● **What is being asked**: When you write out the listing below, keep each word exactly as it stands and drop the pictures.

*** Block opens ***

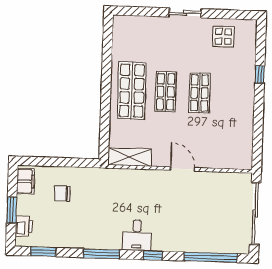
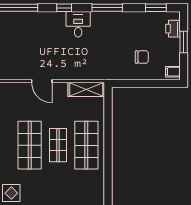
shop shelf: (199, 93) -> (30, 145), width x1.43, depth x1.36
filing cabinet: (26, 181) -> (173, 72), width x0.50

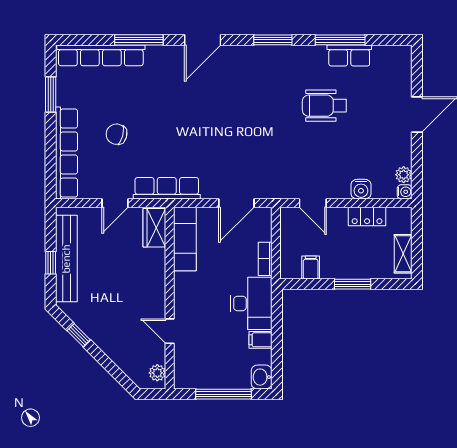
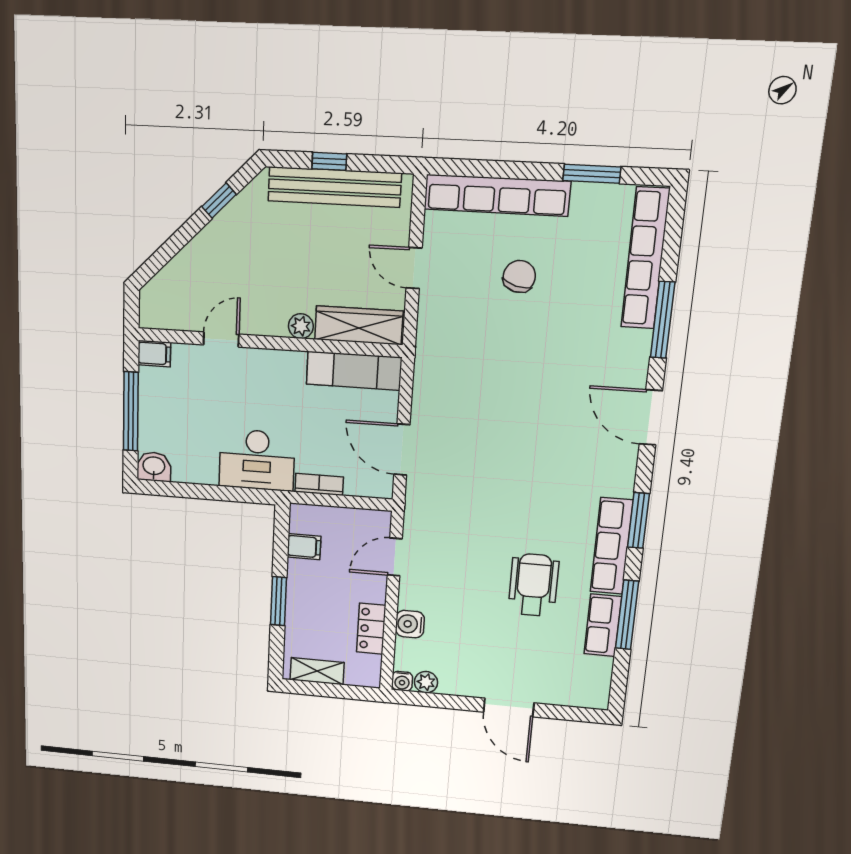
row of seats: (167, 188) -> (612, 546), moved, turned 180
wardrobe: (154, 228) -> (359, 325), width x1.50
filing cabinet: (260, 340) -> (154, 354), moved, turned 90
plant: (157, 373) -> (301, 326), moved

*** Block closes ***

● **Reply**:
shop shelf: (199, 93) -> (30, 145), width x1.43, depth x1.36
filing cabinet: (26, 181) -> (173, 72), width x0.50

row of seats: (167, 188) -> (612, 546), moved, turned 180
wardrobe: (154, 228) -> (359, 325), width x1.50
filing cabinet: (260, 340) -> (154, 354), moved, turned 90
plant: (157, 373) -> (301, 326), moved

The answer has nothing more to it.